What to work on: Return the full listing, so that each line matches the original exactly.

Data to examine:
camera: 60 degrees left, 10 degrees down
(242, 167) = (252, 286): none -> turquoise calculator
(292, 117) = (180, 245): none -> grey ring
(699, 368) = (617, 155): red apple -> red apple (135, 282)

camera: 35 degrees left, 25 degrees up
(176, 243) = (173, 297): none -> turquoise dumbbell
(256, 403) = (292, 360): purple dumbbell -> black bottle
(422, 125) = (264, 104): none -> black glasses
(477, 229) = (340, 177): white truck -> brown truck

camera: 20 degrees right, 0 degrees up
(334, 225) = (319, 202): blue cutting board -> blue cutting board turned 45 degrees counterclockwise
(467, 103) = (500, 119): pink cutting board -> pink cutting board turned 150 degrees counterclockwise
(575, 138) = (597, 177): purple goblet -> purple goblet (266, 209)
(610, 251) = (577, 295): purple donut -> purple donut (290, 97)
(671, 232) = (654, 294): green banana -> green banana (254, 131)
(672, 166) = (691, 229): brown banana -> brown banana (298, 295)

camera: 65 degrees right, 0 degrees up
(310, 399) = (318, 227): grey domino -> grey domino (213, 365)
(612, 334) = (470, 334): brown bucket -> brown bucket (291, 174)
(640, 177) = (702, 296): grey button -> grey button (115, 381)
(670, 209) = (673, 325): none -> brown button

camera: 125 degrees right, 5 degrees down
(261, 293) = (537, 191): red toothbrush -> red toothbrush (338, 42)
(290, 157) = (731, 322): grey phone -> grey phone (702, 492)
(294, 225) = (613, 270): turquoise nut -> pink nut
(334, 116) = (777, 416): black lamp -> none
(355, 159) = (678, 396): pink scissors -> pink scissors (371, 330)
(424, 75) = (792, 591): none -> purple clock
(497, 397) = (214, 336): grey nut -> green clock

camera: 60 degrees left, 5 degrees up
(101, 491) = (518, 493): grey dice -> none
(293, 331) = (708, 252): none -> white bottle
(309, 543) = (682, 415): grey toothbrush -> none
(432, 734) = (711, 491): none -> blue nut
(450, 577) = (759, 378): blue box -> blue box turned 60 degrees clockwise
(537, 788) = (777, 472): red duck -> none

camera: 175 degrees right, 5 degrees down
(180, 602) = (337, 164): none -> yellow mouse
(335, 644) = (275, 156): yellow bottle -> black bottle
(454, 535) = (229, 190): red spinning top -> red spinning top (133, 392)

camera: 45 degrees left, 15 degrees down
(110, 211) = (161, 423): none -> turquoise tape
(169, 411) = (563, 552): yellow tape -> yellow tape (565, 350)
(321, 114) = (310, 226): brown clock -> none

The answer:
camera: 60 degrees left, 10 degrees down
(242, 167) = (252, 286): none -> turquoise calculator
(292, 117) = (180, 245): none -> grey ring
(699, 368) = (617, 155): red apple -> red apple (135, 282)

camera: 35 degrees left, 25 degrees up
(176, 243) = (173, 297): none -> turquoise dumbbell
(256, 403) = (292, 360): purple dumbbell -> black bottle
(422, 125) = (264, 104): none -> black glasses
(477, 229) = (340, 177): white truck -> brown truck

camera: 20 degrees right, 0 degrees up
(334, 225) = (319, 202): blue cutting board -> blue cutting board turned 45 degrees counterclockwise
(467, 103) = (500, 119): pink cutting board -> pink cutting board turned 150 degrees counterclockwise
(575, 138) = (597, 177): purple goblet -> purple goblet (266, 209)
(610, 251) = (577, 295): purple donut -> purple donut (290, 97)
(671, 232) = (654, 294): green banana -> green banana (254, 131)
(672, 166) = (691, 229): brown banana -> brown banana (298, 295)

camera: 65 degrees right, 0 degrees up
(310, 399) = (318, 227): grey domino -> grey domino (213, 365)
(612, 334) = (470, 334): brown bucket -> brown bucket (291, 174)
(640, 177) = (702, 296): grey button -> grey button (115, 381)
(670, 209) = (673, 325): none -> brown button

camera: 125 degrees right, 5 degrees down
(261, 293) = (537, 191): red toothbrush -> red toothbrush (338, 42)
(290, 157) = (731, 322): grey phone -> grey phone (702, 492)
(294, 225) = (613, 270): turquoise nut -> pink nut
(334, 116) = (777, 416): black lamp -> none
(355, 159) = (678, 396): pink scissors -> pink scissors (371, 330)
(424, 75) = (792, 591): none -> purple clock
(497, 397) = (214, 336): grey nut -> green clock

camera: 60 degrees left, 5 degrees up
(101, 491) = (518, 493): grey dice -> none
(293, 331) = (708, 252): none -> white bottle
(309, 543) = (682, 415): grey toothbrush -> none
(432, 734) = (711, 491): none -> blue nut
(450, 577) = (759, 378): blue box -> blue box turned 60 degrees clockwise
(537, 788) = (777, 472): red duck -> none

camera: 175 degrees right, 5 degrees down
(180, 602) = (337, 164): none -> yellow mouse
(335, 644) = (275, 156): yellow bottle -> black bottle
(454, 535) = (229, 190): red spinning top -> red spinning top (133, 392)

camera: 45 degrees left, 15 degrees down
(110, 211) = (161, 423): none -> turquoise tape
(169, 411) = (563, 552): yellow tape -> yellow tape (565, 350)
(321, 114) = (310, 226): brown clock -> none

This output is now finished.